→ Activity
The answer must consist of every line below that contains the word "spinning".

→ Exercise data
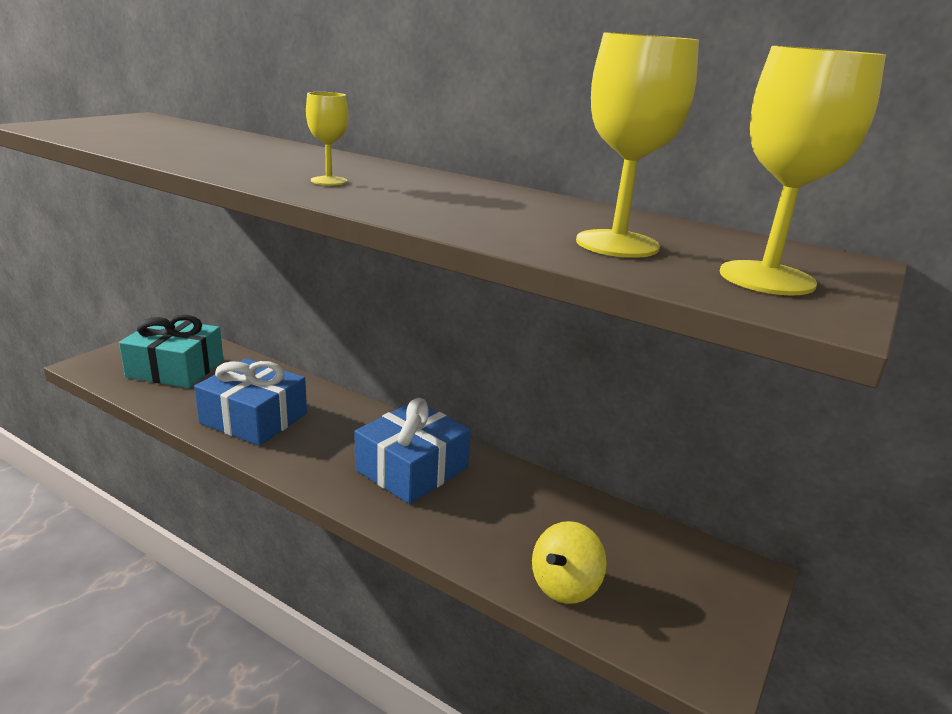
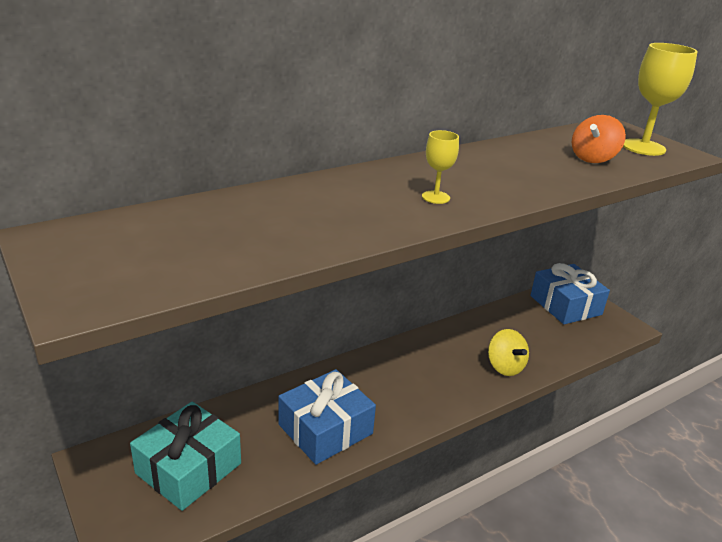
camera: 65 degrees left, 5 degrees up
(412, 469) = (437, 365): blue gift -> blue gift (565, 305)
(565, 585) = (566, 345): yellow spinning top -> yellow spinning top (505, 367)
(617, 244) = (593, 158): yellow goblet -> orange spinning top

→ Solution
(565, 585) = (566, 345): yellow spinning top -> yellow spinning top (505, 367)
(617, 244) = (593, 158): yellow goblet -> orange spinning top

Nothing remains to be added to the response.